──────── Provided data ────────
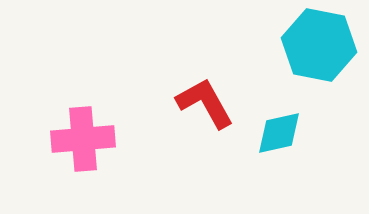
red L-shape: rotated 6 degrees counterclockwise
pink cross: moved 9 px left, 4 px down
────────
──────── Provided data ────────
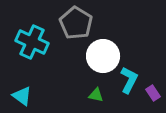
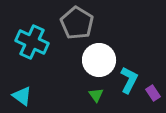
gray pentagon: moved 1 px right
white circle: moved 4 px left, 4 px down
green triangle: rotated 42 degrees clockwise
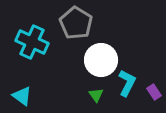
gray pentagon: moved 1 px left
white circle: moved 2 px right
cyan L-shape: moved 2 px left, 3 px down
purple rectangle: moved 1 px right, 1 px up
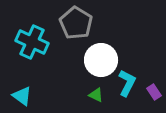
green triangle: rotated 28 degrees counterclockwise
────────
**Your task:** Copy the records above from the line with "gray pentagon: moved 1 px right" to the line with "green triangle: rotated 28", both included, and leave out the picture lines.

**Result:**
gray pentagon: moved 1 px right
white circle: moved 4 px left, 4 px down
green triangle: rotated 42 degrees clockwise
gray pentagon: moved 1 px left
white circle: moved 2 px right
cyan L-shape: moved 2 px left, 3 px down
purple rectangle: moved 1 px right, 1 px up
green triangle: rotated 28 degrees counterclockwise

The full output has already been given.